Start of Extracted material
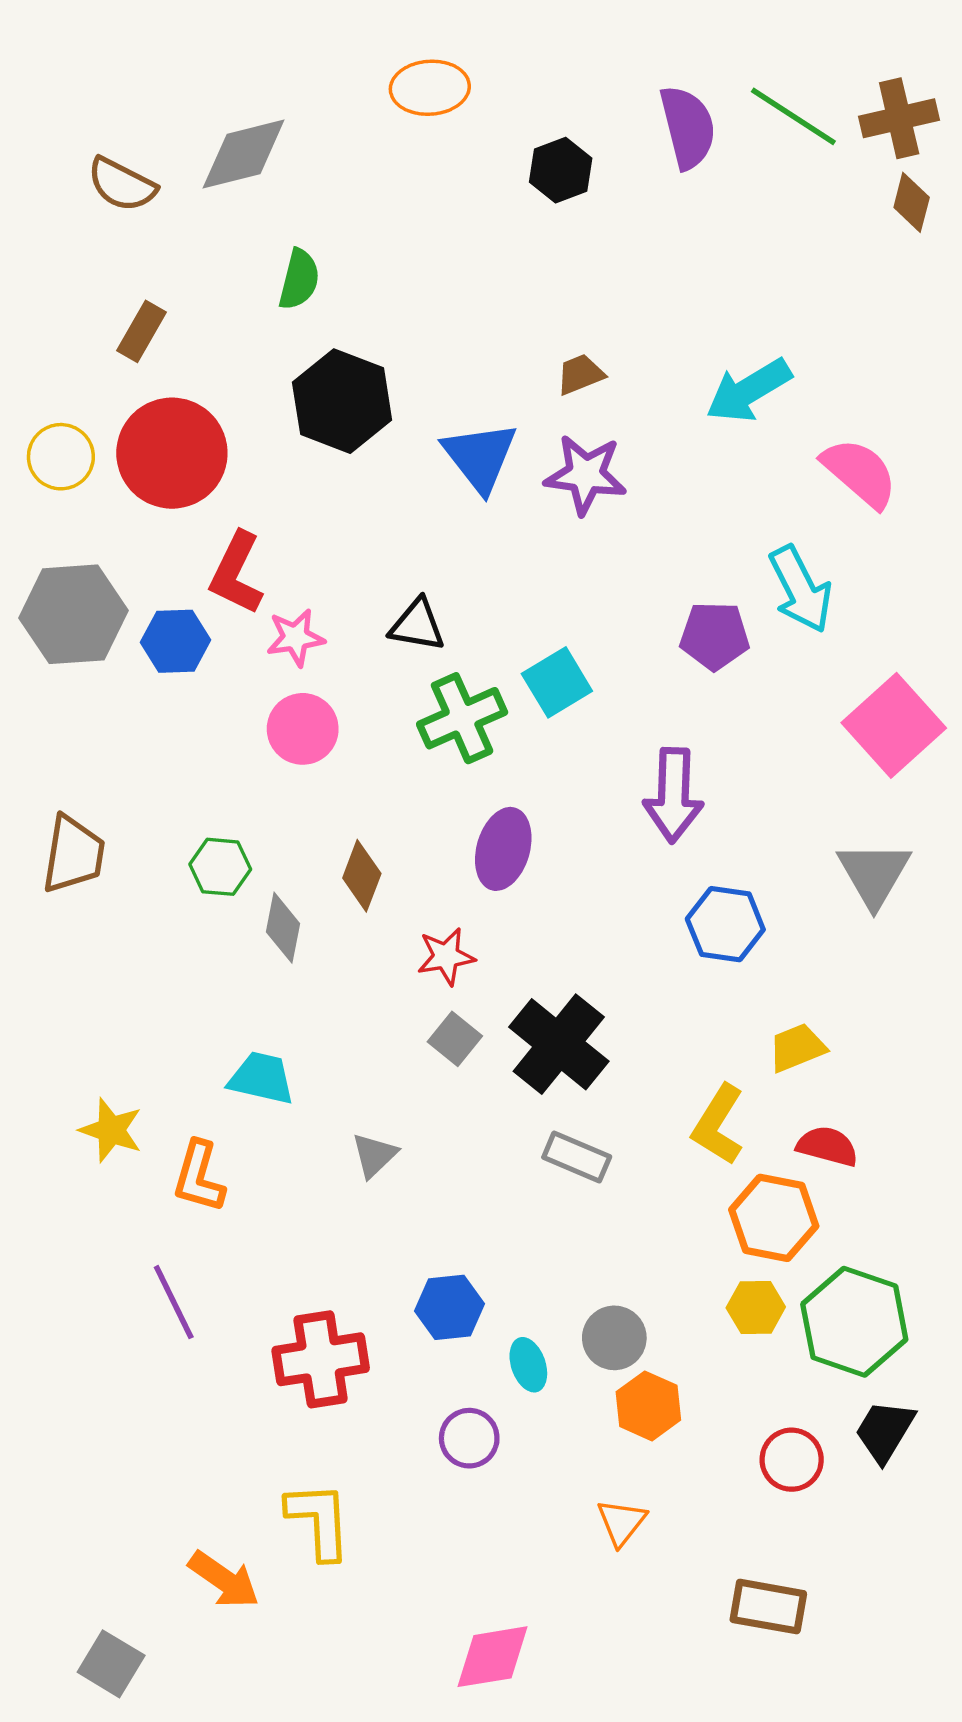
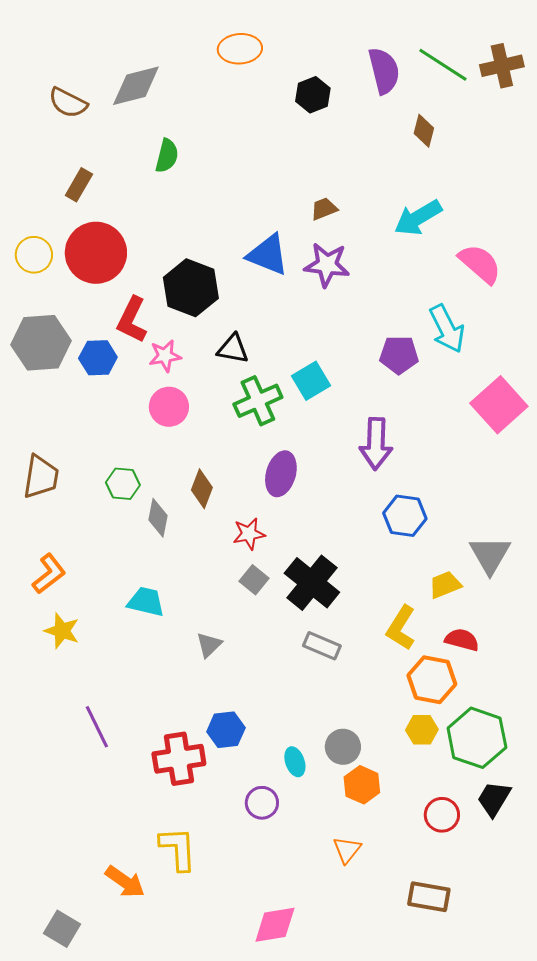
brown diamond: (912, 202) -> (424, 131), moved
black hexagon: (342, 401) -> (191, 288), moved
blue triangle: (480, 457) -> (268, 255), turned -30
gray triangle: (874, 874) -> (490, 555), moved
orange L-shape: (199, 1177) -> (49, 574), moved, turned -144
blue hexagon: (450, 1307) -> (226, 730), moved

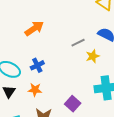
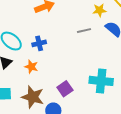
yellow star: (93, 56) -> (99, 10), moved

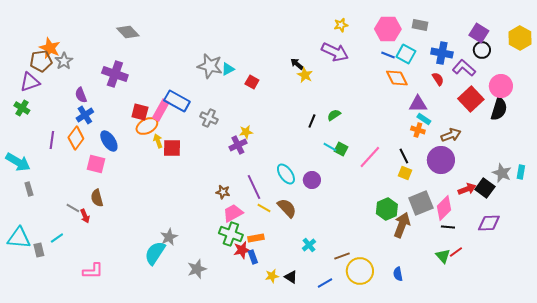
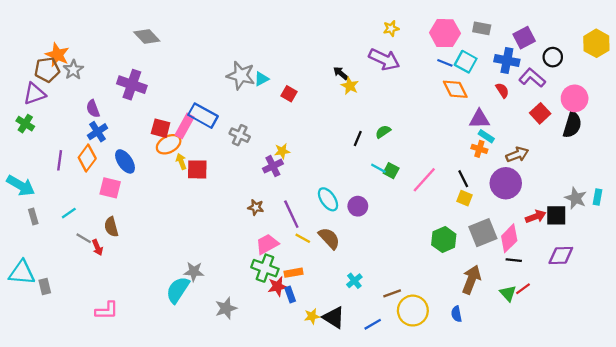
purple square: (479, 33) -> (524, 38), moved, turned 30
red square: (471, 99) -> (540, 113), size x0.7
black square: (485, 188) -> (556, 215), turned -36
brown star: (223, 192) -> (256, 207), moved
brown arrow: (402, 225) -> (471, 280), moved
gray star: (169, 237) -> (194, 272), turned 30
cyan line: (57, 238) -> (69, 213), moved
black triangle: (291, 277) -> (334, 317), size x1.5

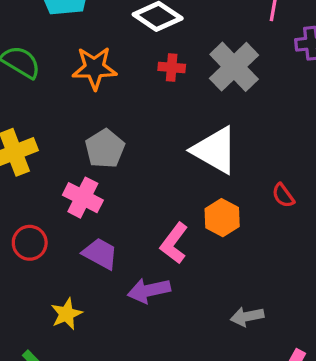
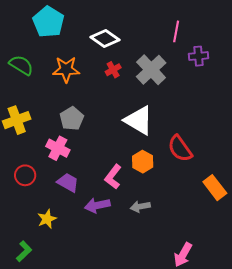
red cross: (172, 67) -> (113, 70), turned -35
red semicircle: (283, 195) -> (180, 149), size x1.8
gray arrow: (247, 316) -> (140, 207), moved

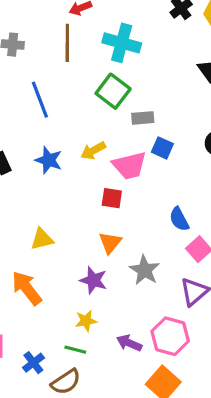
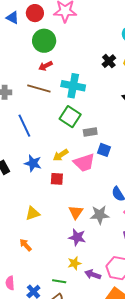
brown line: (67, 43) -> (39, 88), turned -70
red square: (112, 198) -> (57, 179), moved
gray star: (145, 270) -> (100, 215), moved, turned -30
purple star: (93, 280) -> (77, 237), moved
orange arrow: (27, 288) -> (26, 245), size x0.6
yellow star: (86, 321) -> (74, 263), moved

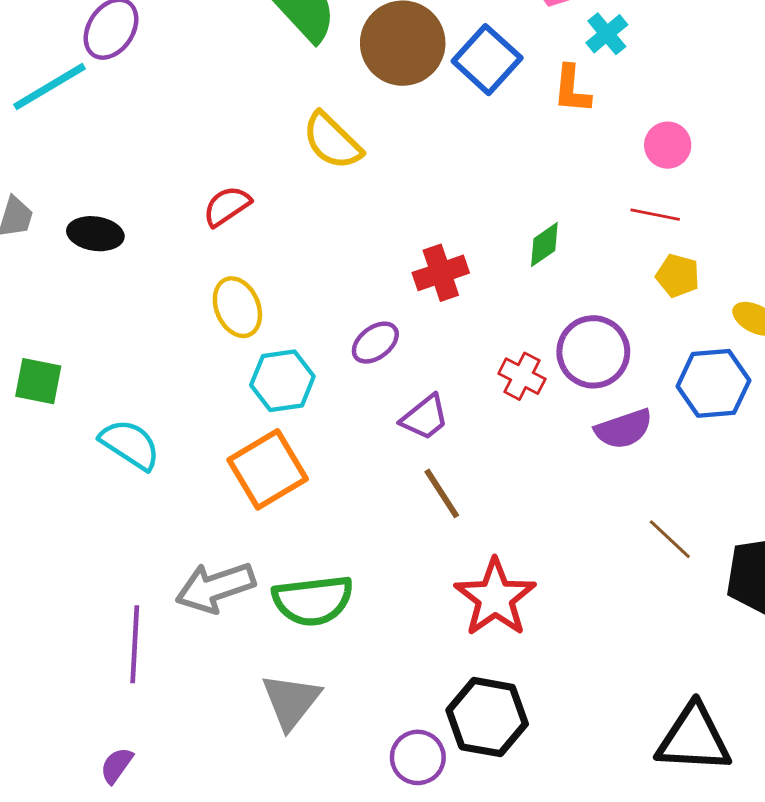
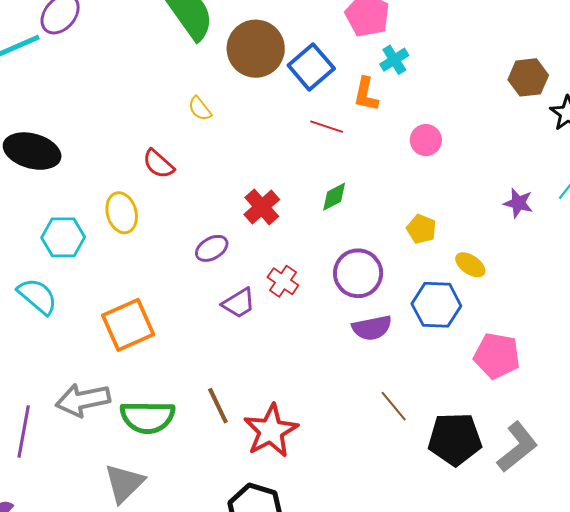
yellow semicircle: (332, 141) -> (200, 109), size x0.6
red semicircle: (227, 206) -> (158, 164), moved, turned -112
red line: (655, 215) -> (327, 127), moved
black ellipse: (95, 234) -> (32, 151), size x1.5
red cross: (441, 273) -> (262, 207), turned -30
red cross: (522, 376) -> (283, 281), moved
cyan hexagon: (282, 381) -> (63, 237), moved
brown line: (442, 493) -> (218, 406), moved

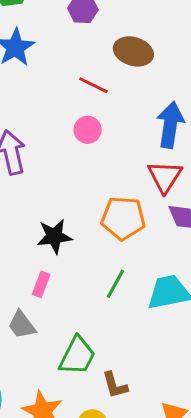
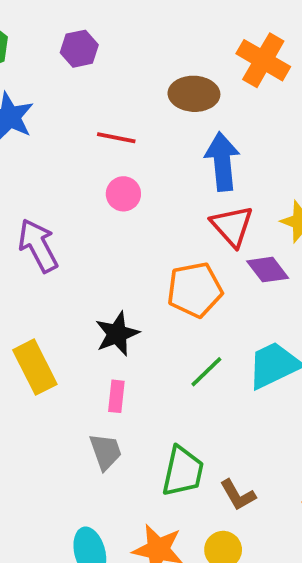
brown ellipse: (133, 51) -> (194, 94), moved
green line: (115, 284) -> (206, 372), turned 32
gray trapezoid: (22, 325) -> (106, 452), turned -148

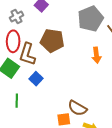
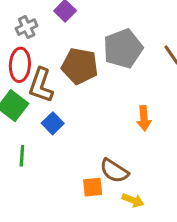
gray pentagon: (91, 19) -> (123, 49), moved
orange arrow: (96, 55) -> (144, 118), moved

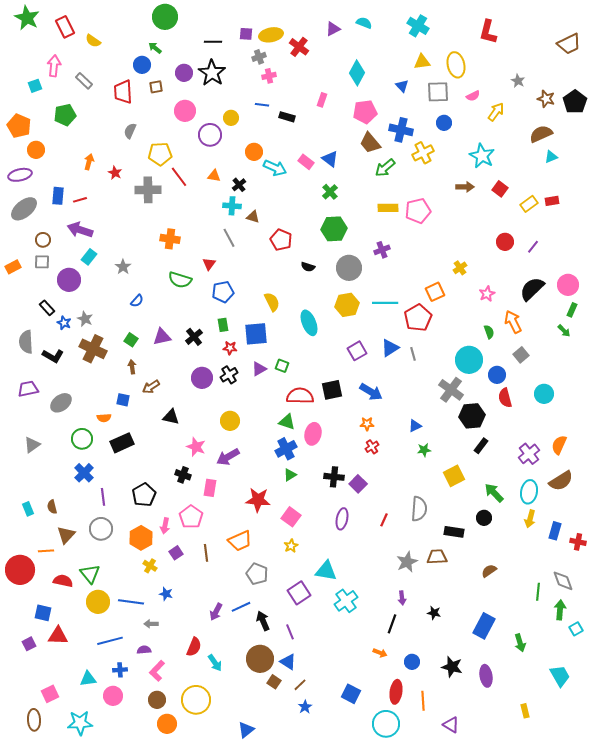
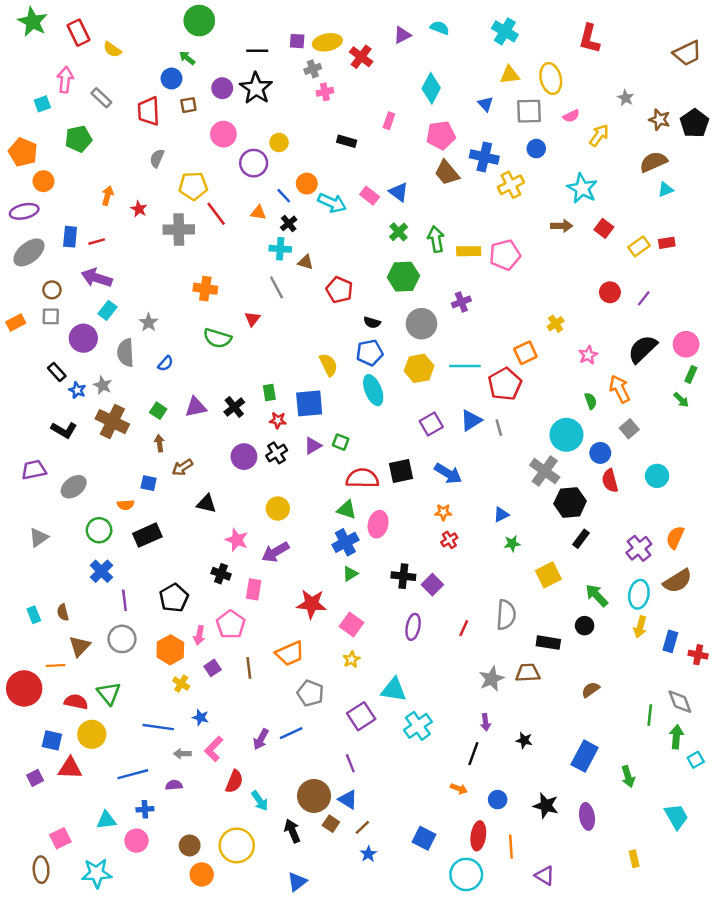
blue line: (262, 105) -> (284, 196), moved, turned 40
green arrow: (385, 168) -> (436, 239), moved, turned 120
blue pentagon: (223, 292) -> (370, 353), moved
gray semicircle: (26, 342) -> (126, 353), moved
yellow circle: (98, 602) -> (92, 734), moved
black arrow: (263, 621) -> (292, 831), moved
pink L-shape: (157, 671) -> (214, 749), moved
End of Extracted material
### Task directions
An exact copy of every entry above is needed, with the pictures left out.

### Your response
brown diamond: (912, 202) -> (424, 131), moved
black hexagon: (342, 401) -> (191, 288), moved
blue triangle: (480, 457) -> (268, 255), turned -30
gray triangle: (874, 874) -> (490, 555), moved
orange L-shape: (199, 1177) -> (49, 574), moved, turned -144
blue hexagon: (450, 1307) -> (226, 730), moved

yellow star: (93, 56) -> (99, 10), moved

purple square: (479, 33) -> (524, 38), moved, turned 30
red square: (471, 99) -> (540, 113), size x0.7
black square: (485, 188) -> (556, 215), turned -36
brown star: (223, 192) -> (256, 207), moved
brown arrow: (402, 225) -> (471, 280), moved
gray star: (169, 237) -> (194, 272), turned 30
cyan line: (57, 238) -> (69, 213), moved
black triangle: (291, 277) -> (334, 317), size x1.5

red cross: (172, 67) -> (113, 70), turned -35
red semicircle: (283, 195) -> (180, 149), size x1.8
gray arrow: (247, 316) -> (140, 207), moved

brown line: (67, 43) -> (39, 88), turned -70
red square: (112, 198) -> (57, 179), moved
gray star: (145, 270) -> (100, 215), moved, turned -30
purple star: (93, 280) -> (77, 237), moved
orange arrow: (27, 288) -> (26, 245), size x0.6
yellow star: (86, 321) -> (74, 263), moved

yellow semicircle: (332, 141) -> (200, 109), size x0.6
red semicircle: (227, 206) -> (158, 164), moved, turned -112
red line: (655, 215) -> (327, 127), moved
black ellipse: (95, 234) -> (32, 151), size x1.5
red cross: (441, 273) -> (262, 207), turned -30
red cross: (522, 376) -> (283, 281), moved
cyan hexagon: (282, 381) -> (63, 237), moved
brown line: (442, 493) -> (218, 406), moved

brown ellipse: (133, 51) -> (194, 94), moved
green line: (115, 284) -> (206, 372), turned 32
gray trapezoid: (22, 325) -> (106, 452), turned -148

gray pentagon: (91, 19) -> (123, 49), moved
orange arrow: (96, 55) -> (144, 118), moved

blue line: (262, 105) -> (284, 196), moved, turned 40
green arrow: (385, 168) -> (436, 239), moved, turned 120
blue pentagon: (223, 292) -> (370, 353), moved
gray semicircle: (26, 342) -> (126, 353), moved
yellow circle: (98, 602) -> (92, 734), moved
black arrow: (263, 621) -> (292, 831), moved
pink L-shape: (157, 671) -> (214, 749), moved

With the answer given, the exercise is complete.